### [PROBLEM REQUIREMENTS]
What are the lines, word for word, from the line with "exchanged: ash-grey cone" up to and including the line with "relocated: snow-white piece" in the records below? Omit the pictures.

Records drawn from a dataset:
----------
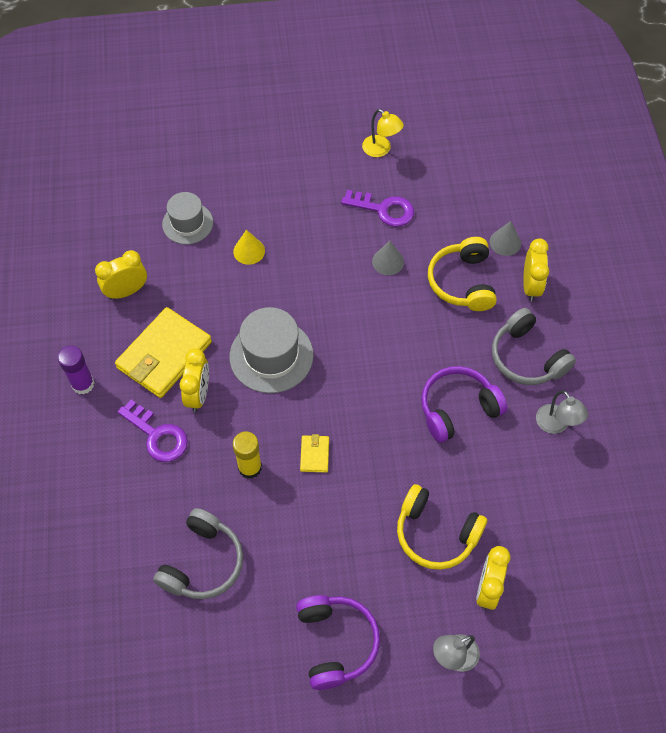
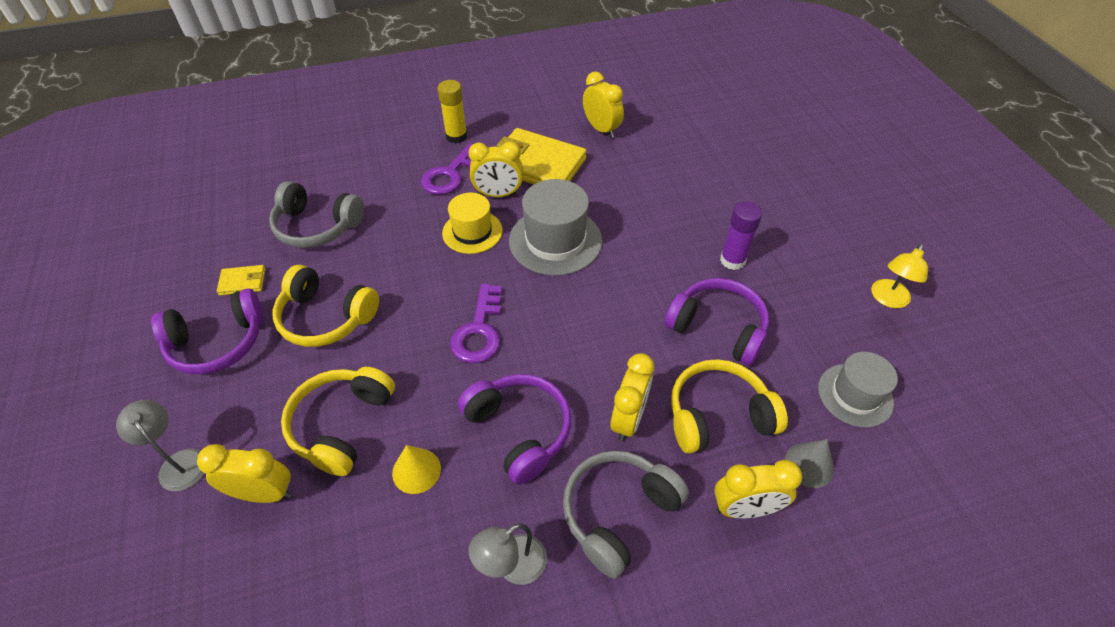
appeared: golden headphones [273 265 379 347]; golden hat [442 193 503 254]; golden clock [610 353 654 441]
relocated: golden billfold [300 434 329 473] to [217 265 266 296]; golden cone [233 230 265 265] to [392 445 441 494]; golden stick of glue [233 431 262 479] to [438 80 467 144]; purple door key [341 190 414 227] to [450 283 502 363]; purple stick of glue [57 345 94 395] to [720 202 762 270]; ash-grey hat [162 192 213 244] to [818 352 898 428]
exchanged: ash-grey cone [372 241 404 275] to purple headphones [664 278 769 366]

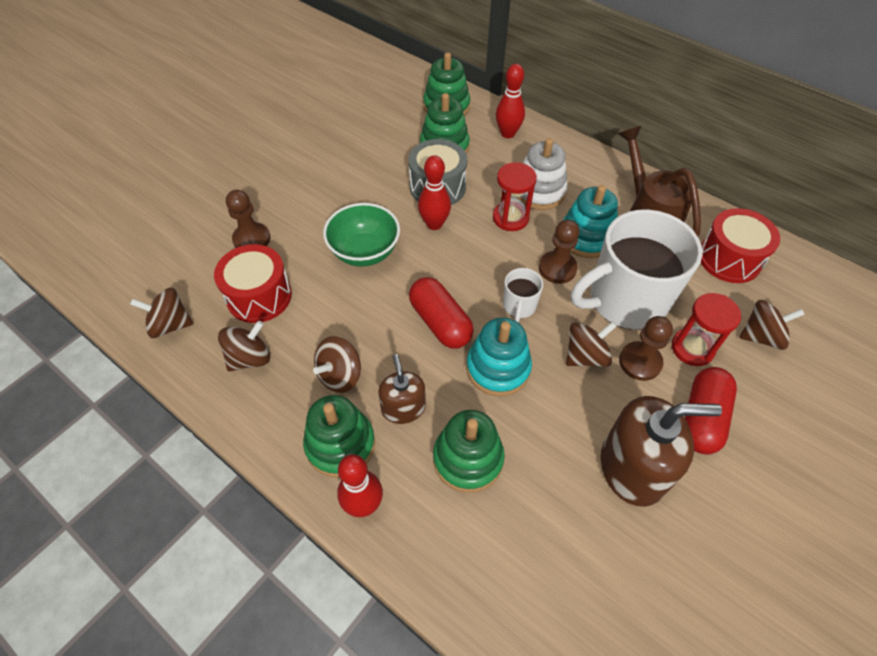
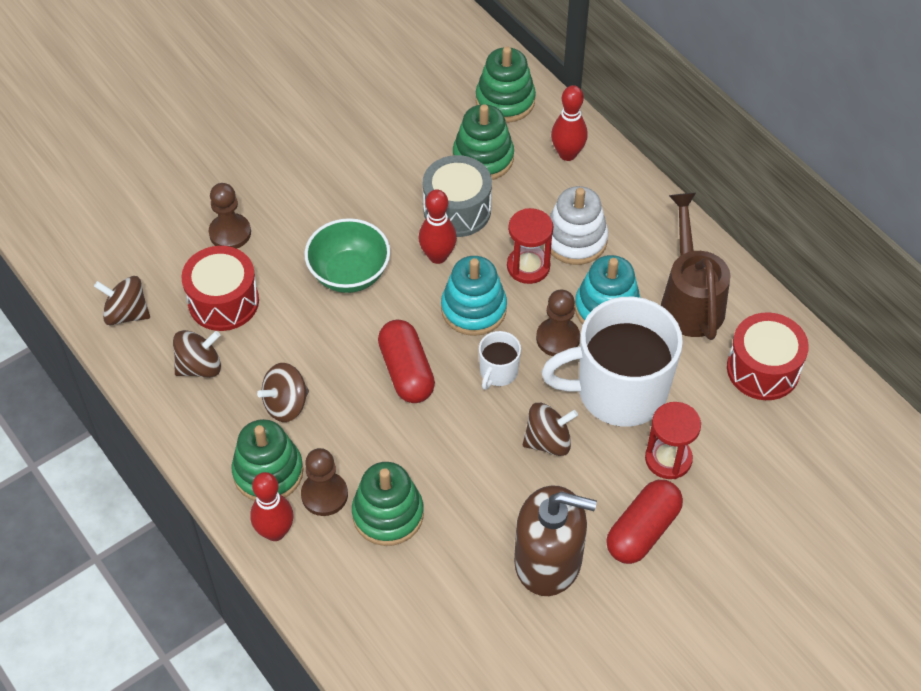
missing: dark brown soap pump [378 354 426 424]; dark brown whirligig [739 300 805 350]
relocated: dark brown chess pawn [619 316 673 381] to [301 448 348 516]; teal stacking rings [466 318 532 396] to [441 256 507 336]

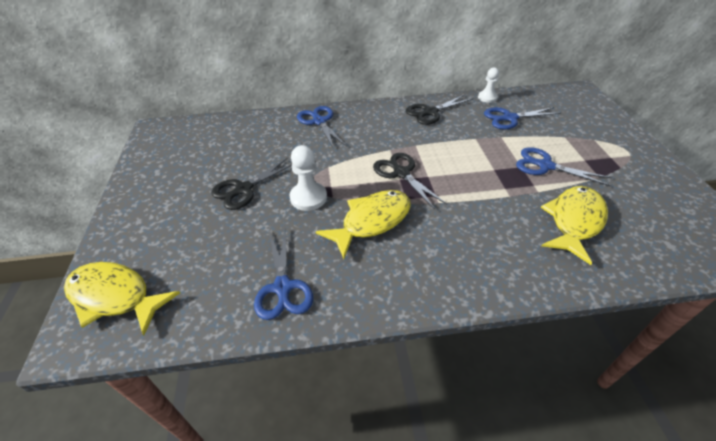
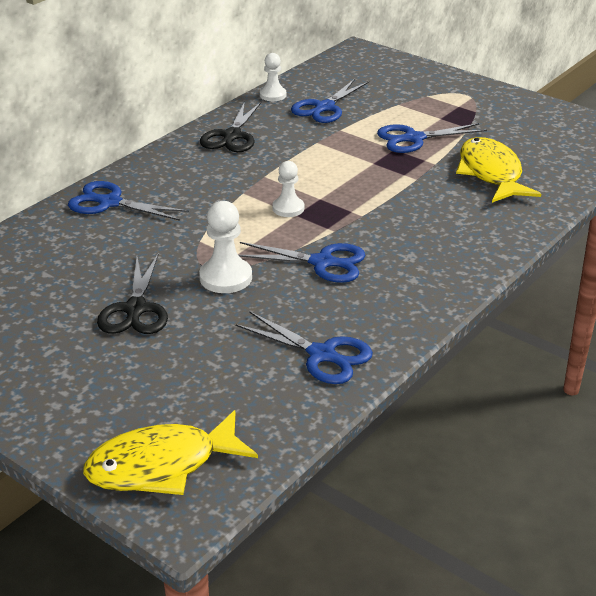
exchanged: golden fish figure [316 190 411 259] to blue pair of scissors [238 242 365 283]; jet-black pair of scissors [373 153 447 210] to snow-white chess pawn [272 161 304 217]

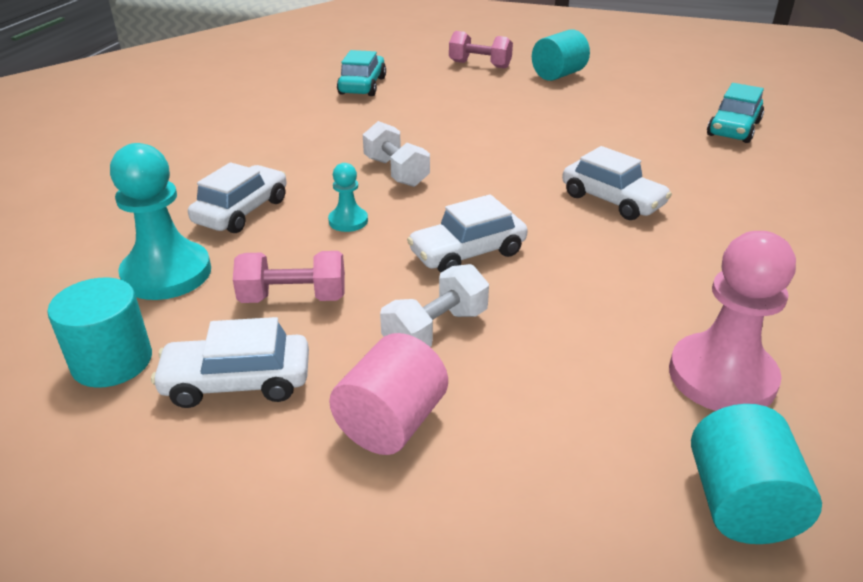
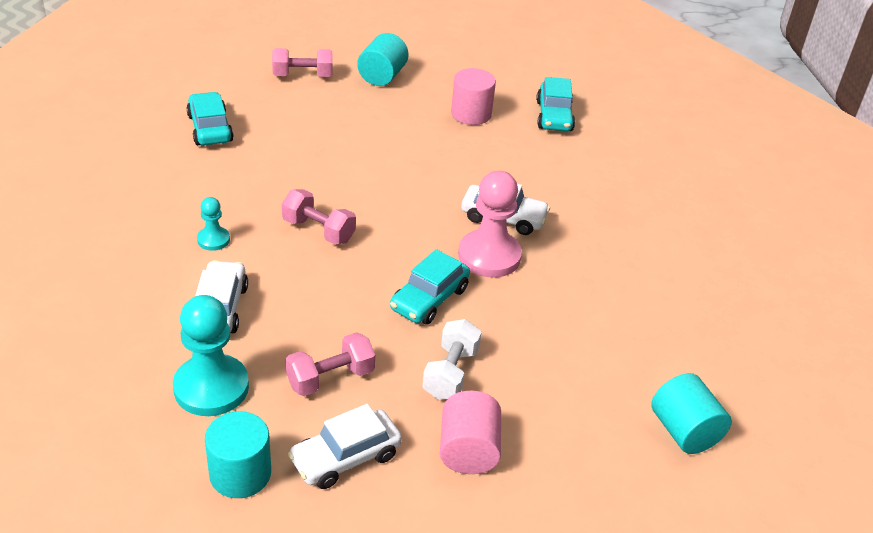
appeared: rosy cylinder shape [451 68 496 125]
relocated: teal chess pawn [328 163 368 232] to [197 197 230 251]; rosy chess pawn [669 231 796 411] to [458 171 522 278]
colour: snow-white dumbbell [363 121 430 187] to rosy dumbbell [282 189 356 245]; snow-white automobile [407 194 528 273] to teal automobile [390 249 470 325]

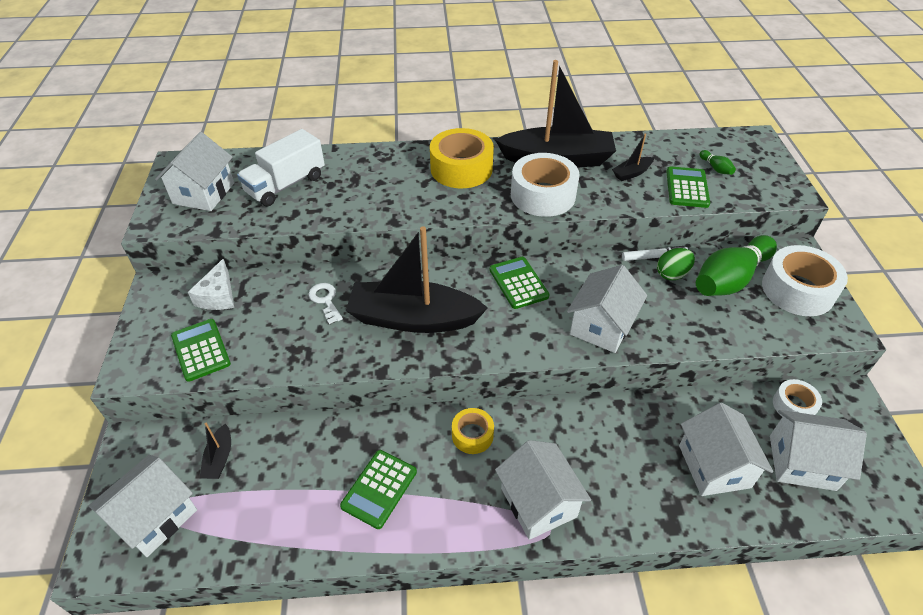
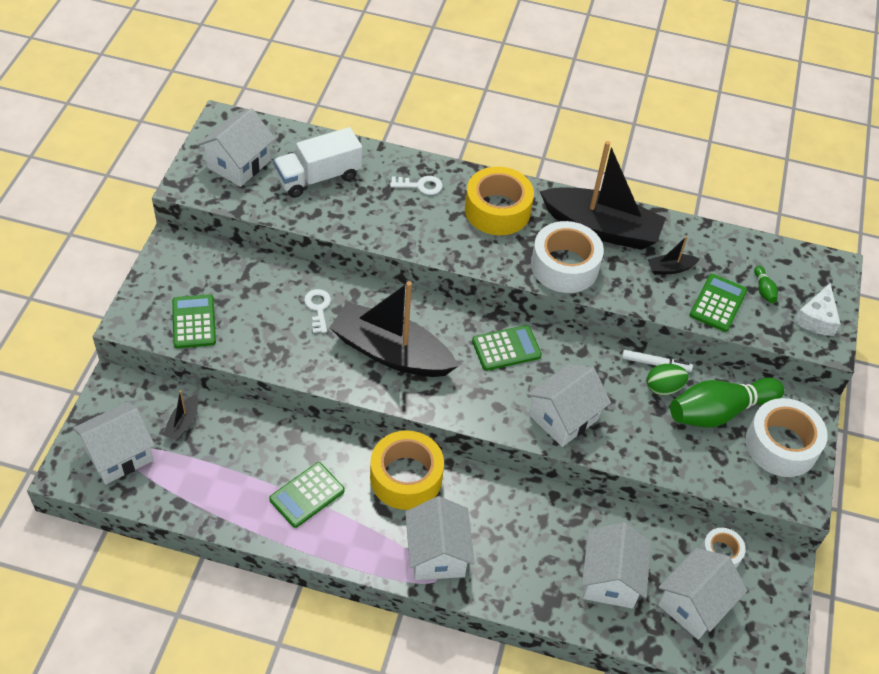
appeared: snow-white door key [390 176 443 195]
relocated: snow-white piece of cheese [188 259 234 310] to [794 283 841 336]
spun: green pocket calculator [490 257 549 309] = [472 325 542 371] 75 degrees clockwise; snow-white house [770 410 867 491] = [658 548 748 639] 75 degrees counterclockwise
size: golden tape [452 408 494 454] = [370 430 444 510] x1.83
----------
### [TASK OUTPUT]
exchanged: ash-grey cone [372 241 404 275] to purple headphones [664 278 769 366]

missing: dark brown soap pump [378 354 426 424]; dark brown whirligig [739 300 805 350]
relocated: dark brown chess pawn [619 316 673 381] to [301 448 348 516]; teal stacking rings [466 318 532 396] to [441 256 507 336]

exchanged: golden fish figure [316 190 411 259] to blue pair of scissors [238 242 365 283]; jet-black pair of scissors [373 153 447 210] to snow-white chess pawn [272 161 304 217]

appeared: rosy cylinder shape [451 68 496 125]
relocated: teal chess pawn [328 163 368 232] to [197 197 230 251]; rosy chess pawn [669 231 796 411] to [458 171 522 278]
colour: snow-white dumbbell [363 121 430 187] to rosy dumbbell [282 189 356 245]; snow-white automobile [407 194 528 273] to teal automobile [390 249 470 325]

appeared: snow-white door key [390 176 443 195]
relocated: snow-white piece of cheese [188 259 234 310] to [794 283 841 336]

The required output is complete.